*Assignment*
Search the records below for the word "cheese" and show every line where it occurs.

*Task material*
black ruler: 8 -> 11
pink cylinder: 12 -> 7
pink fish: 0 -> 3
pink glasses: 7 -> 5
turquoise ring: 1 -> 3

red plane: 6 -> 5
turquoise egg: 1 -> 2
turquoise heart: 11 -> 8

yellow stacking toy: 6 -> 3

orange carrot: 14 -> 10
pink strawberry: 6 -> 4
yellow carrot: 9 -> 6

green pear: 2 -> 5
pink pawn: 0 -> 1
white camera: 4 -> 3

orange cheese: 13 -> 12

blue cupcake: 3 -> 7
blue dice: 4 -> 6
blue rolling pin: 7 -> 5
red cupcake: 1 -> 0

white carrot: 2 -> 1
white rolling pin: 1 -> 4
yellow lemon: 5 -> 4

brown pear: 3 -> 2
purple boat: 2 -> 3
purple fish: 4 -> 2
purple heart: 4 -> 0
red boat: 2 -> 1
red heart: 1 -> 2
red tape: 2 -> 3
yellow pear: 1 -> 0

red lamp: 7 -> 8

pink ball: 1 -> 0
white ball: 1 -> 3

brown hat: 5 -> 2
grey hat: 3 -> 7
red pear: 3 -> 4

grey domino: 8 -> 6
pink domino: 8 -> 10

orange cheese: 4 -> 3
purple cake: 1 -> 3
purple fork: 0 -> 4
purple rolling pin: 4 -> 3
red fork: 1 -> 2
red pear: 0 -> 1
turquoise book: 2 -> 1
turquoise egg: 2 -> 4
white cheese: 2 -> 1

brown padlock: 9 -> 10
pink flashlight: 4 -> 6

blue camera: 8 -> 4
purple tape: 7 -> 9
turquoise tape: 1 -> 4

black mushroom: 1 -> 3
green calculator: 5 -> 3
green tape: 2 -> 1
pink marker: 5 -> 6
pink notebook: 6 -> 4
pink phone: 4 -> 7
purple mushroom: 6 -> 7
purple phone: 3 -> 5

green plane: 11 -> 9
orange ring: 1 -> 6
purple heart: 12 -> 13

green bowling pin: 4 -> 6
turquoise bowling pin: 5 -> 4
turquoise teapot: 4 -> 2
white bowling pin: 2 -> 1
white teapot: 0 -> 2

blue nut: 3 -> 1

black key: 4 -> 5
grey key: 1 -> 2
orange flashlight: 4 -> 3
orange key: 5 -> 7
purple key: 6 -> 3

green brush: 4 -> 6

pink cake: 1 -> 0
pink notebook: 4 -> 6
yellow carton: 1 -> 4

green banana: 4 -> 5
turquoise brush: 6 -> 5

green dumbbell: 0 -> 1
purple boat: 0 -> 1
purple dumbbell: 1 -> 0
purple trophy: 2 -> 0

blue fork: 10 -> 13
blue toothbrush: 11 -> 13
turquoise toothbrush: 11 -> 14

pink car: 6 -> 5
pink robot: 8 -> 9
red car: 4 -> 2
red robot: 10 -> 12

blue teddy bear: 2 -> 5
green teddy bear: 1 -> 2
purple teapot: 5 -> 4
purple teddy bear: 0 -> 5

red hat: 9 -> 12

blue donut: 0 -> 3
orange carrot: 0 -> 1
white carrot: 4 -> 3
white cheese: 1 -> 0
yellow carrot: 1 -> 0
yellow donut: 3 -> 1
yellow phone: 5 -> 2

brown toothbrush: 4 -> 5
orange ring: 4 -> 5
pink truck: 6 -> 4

*Answer section*
orange cheese: 13 -> 12
orange cheese: 4 -> 3
white cheese: 2 -> 1
white cheese: 1 -> 0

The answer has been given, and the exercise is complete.